▸ What the task asks:
Reproduce the entries below with "top-left" replaced by "upper-left" and everything else unchanged. Leave the pictures out.

▸ Exercise material:
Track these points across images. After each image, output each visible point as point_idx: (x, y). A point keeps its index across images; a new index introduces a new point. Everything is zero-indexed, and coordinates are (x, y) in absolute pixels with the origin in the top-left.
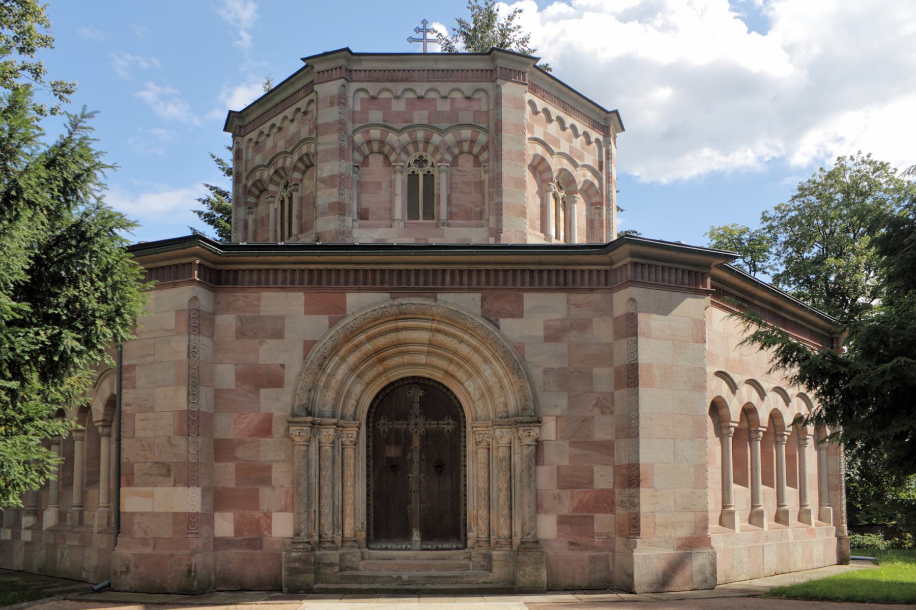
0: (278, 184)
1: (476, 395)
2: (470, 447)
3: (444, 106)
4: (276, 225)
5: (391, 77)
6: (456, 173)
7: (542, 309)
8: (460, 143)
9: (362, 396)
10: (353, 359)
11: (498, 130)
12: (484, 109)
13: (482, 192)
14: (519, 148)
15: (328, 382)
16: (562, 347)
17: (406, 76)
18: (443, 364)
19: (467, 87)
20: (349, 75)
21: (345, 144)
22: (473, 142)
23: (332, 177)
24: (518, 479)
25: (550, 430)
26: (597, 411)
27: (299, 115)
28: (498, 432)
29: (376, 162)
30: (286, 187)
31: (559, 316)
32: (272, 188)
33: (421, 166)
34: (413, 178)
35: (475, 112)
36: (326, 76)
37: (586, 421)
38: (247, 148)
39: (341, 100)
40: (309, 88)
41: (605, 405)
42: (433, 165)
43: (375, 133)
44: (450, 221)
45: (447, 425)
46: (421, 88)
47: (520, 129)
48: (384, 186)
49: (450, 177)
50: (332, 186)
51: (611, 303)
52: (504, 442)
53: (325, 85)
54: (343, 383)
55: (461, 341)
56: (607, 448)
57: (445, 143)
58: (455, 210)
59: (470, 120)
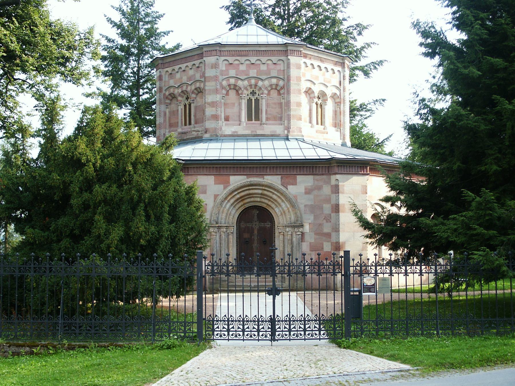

▸ Task solution:
Track these points across images. After each image, output each visible point as point_idx: (x, y). A point keeps its index across images; a new index introduces a new point. Everything is zero-indexed, and coordinates are (x, y) in absolute pixels with the origin in the upper-left.
0: (278, 184)
1: (476, 395)
2: (470, 447)
3: (444, 106)
4: (276, 225)
5: (391, 77)
6: (456, 173)
7: (542, 309)
8: (460, 143)
9: (362, 396)
10: (353, 359)
11: (498, 130)
12: (484, 109)
13: (482, 192)
14: (519, 148)
15: (328, 382)
16: (562, 347)
17: (406, 76)
18: (443, 364)
19: (467, 87)
20: (349, 75)
21: (345, 144)
22: (473, 142)
23: (332, 177)
24: (518, 479)
25: (550, 430)
26: (597, 411)
27: (299, 115)
28: (498, 432)
29: (376, 162)
30: (286, 187)
31: (559, 316)
32: (272, 188)
33: (421, 166)
34: (413, 178)
35: (475, 112)
36: (326, 76)
37: (586, 421)
38: (247, 148)
39: (341, 100)
40: (309, 88)
41: (605, 405)
42: (433, 165)
43: (375, 133)
44: (450, 221)
45: (447, 425)
46: (421, 88)
47: (520, 129)
48: (384, 186)
49: (450, 177)
50: (332, 186)
51: (611, 303)
52: (504, 442)
53: (325, 85)
54: (343, 383)
55: (461, 341)
56: (607, 448)
57: (445, 143)
58: (455, 210)
59: (470, 120)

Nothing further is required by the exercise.